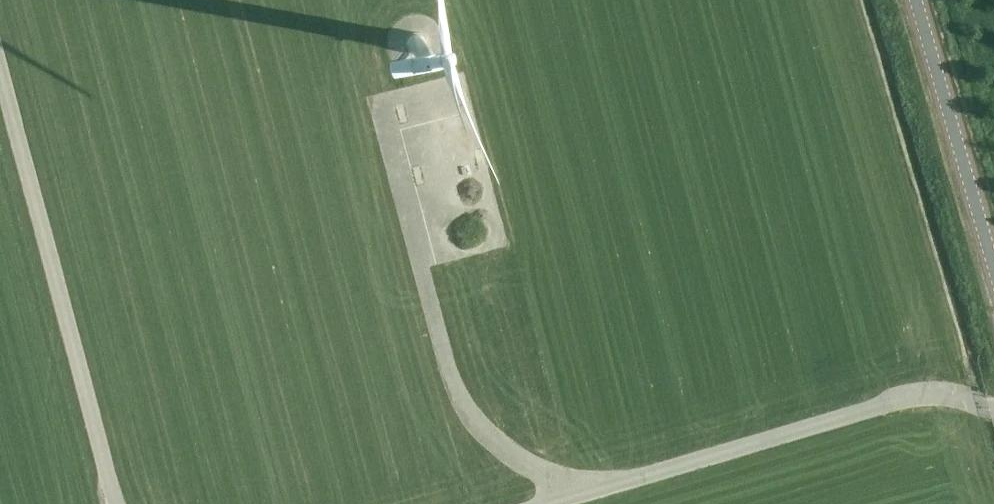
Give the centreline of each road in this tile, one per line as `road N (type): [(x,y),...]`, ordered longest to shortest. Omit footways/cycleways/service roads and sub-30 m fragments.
road 1 (track): [(993,409),(965,398),(915,396),(546,503)]
road 2 (track): [(381,102),(452,380),(496,441),(580,495)]
road 3 (track): [(0,85),(114,503)]
road 4 (unclassified): [(993,276),(913,0)]

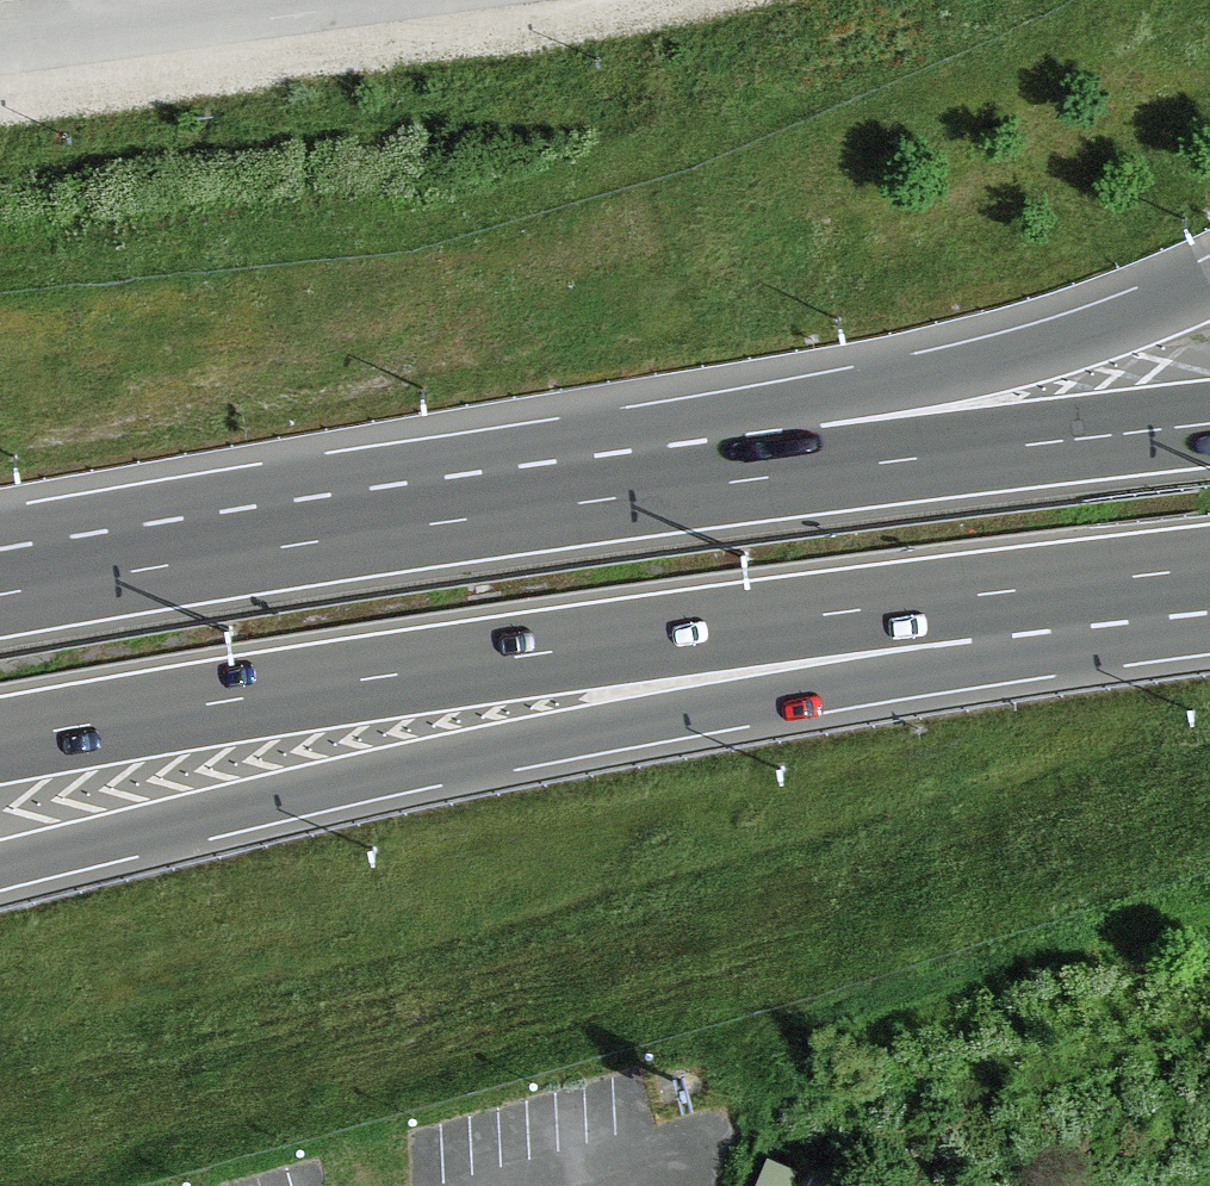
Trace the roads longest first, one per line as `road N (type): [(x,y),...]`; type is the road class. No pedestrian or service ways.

* * *

**ACTIVITY:**
Pictures aside, reproduce all of the data exactly.

**YOUR RESPONSE:**
Give the centreline of each road in this tile, one per line as `road N (type): [(x,y),...]`, ordered longest to shortest. Omit footways/cycleways/service roads and sub-30 m fragments.
road 1 (track): [(993,409),(965,398),(915,396),(546,503)]
road 2 (track): [(381,102),(452,380),(496,441),(580,495)]
road 3 (track): [(0,85),(114,503)]
road 4 (unclassified): [(993,276),(913,0)]

Trace the roads longest first, one per line as `road N (type): [(x,y),...]`; type is the road class. No pedestrian or service ways.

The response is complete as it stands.